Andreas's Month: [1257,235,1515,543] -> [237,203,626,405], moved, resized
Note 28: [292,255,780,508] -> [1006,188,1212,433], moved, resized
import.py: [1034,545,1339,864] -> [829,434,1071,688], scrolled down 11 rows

* * *

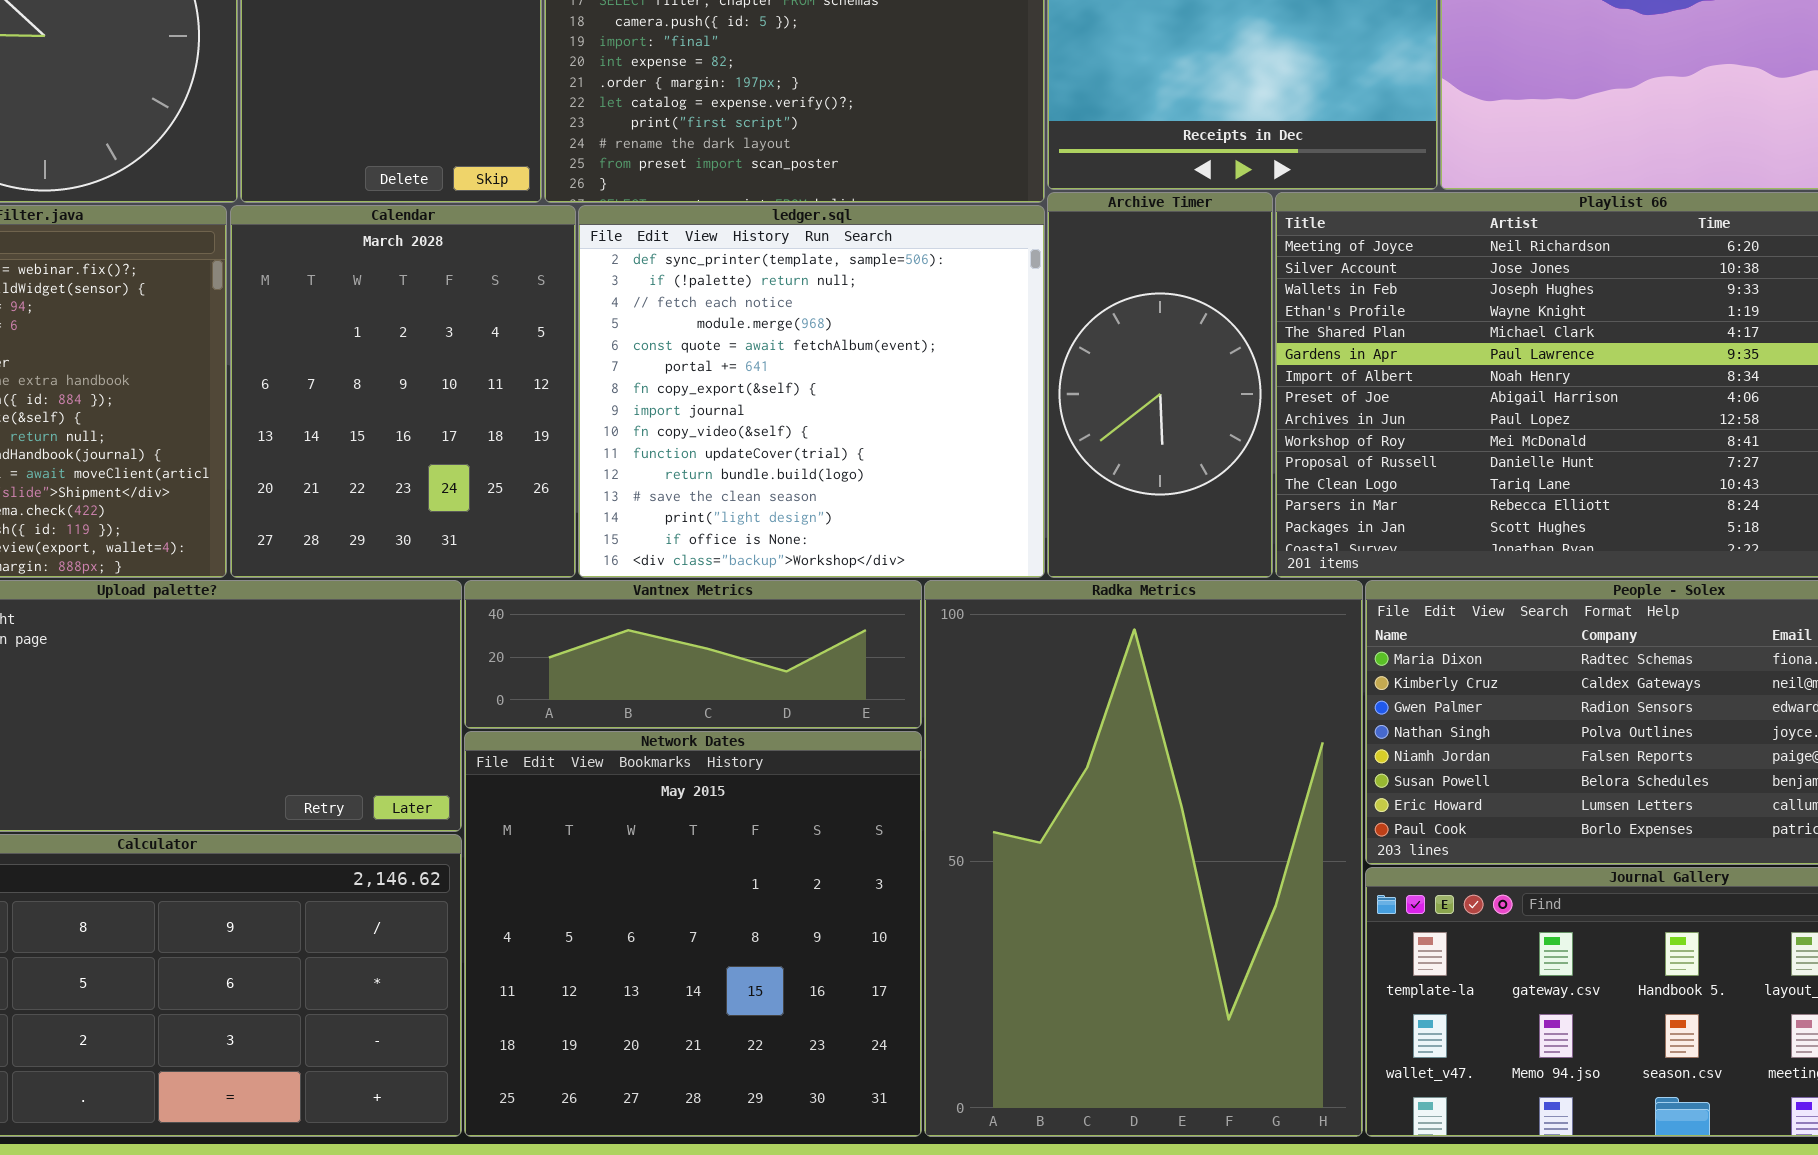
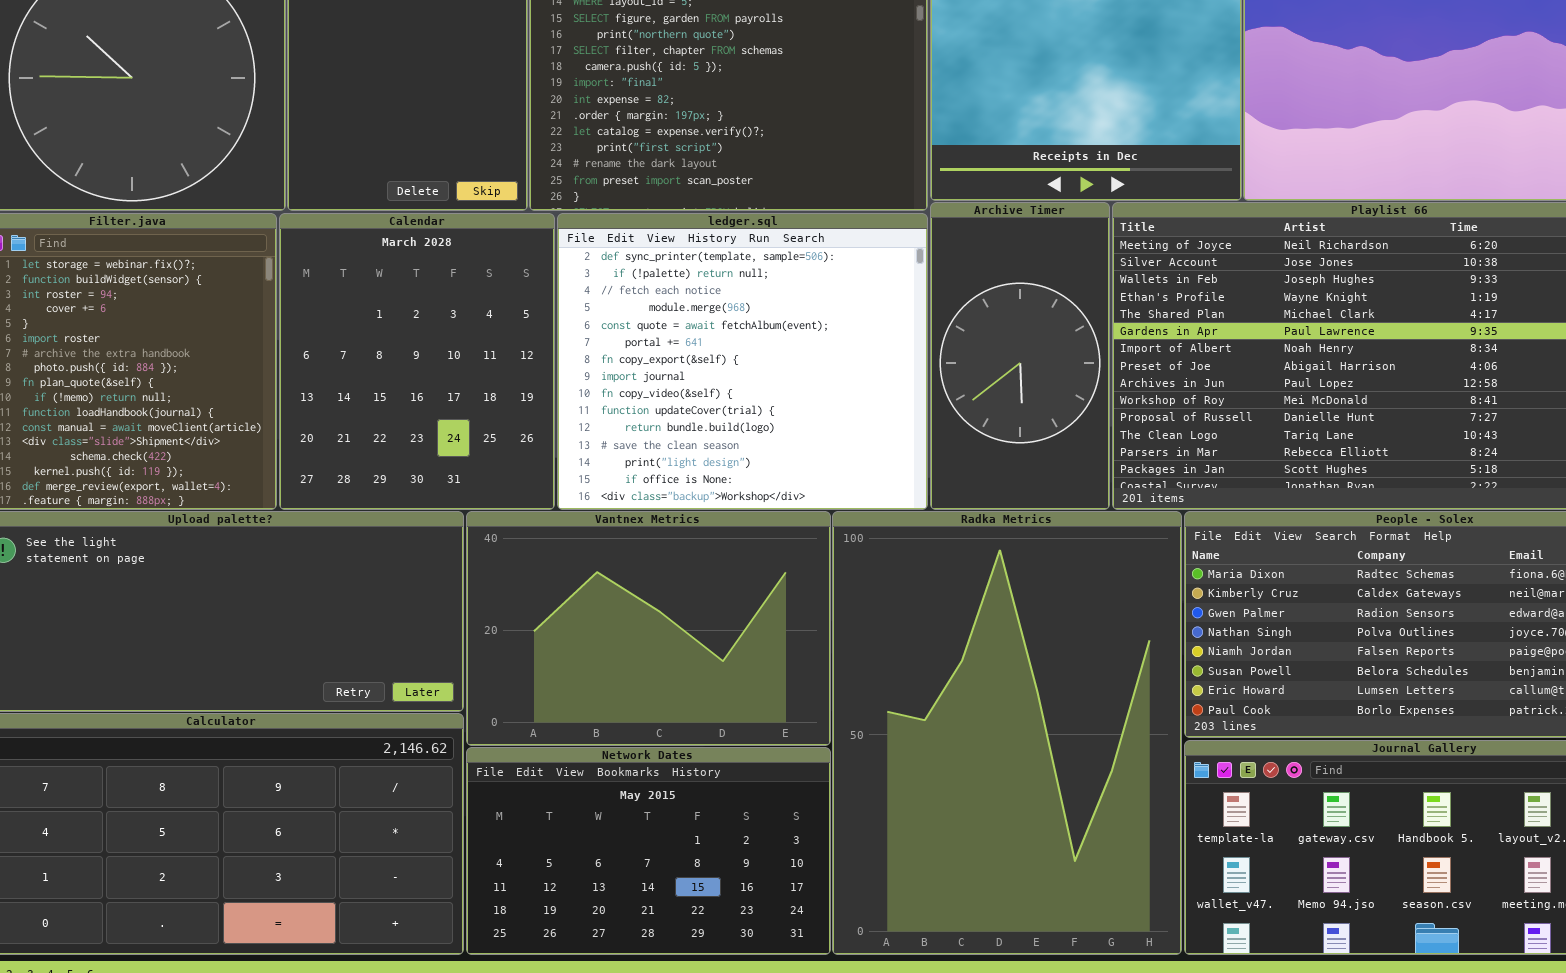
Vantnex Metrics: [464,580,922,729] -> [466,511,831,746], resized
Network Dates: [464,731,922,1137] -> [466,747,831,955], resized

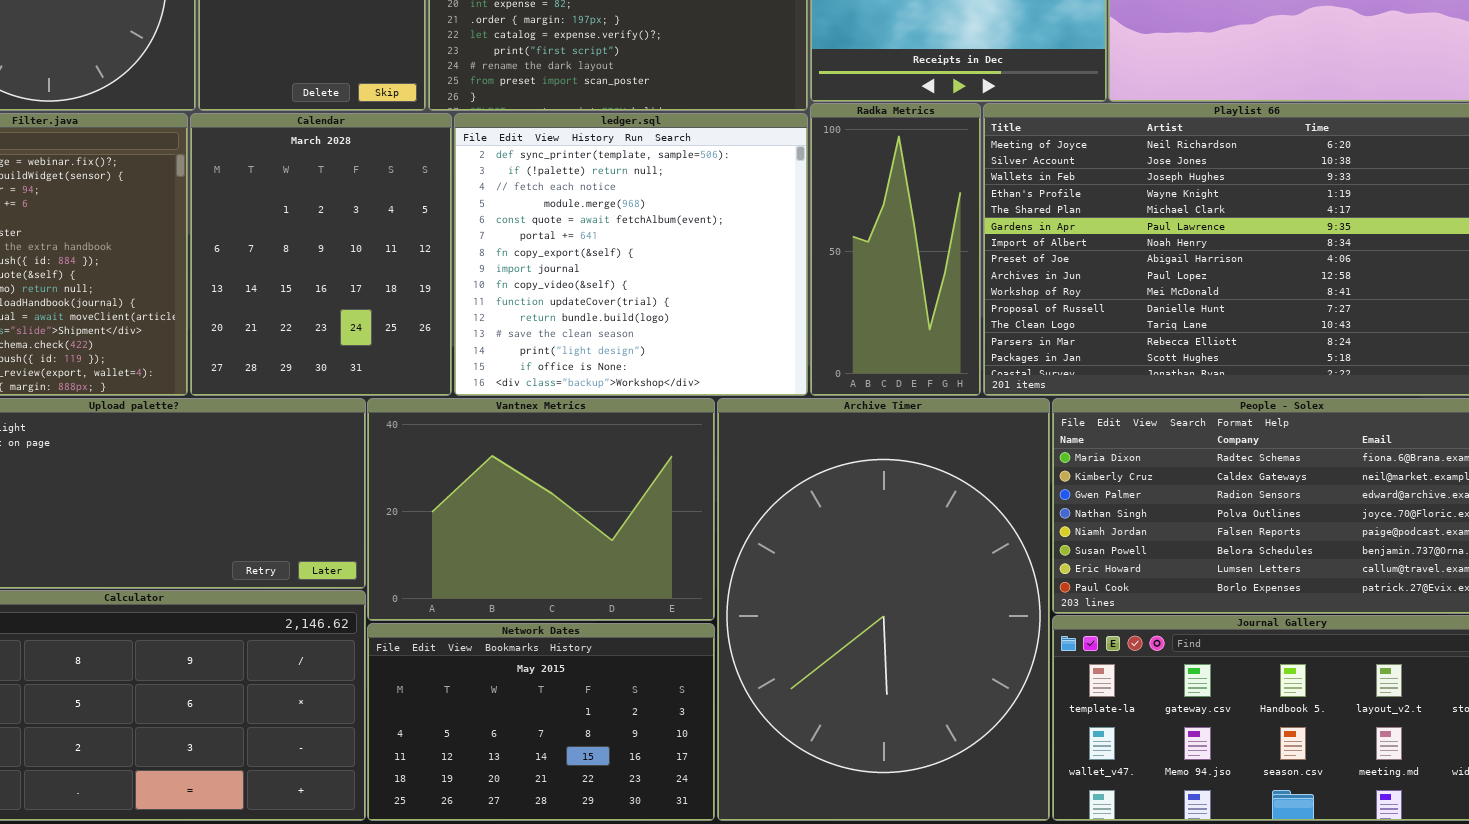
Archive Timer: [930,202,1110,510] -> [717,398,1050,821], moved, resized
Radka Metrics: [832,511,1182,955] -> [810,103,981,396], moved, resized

- **TRY IT**
Return each line of the listing that holds the string "Metrics".

- **RESPONSE BOX**
Vantnex Metrics: [464,580,922,729] -> [466,511,831,746], resized
Radka Metrics: [832,511,1182,955] -> [810,103,981,396], moved, resized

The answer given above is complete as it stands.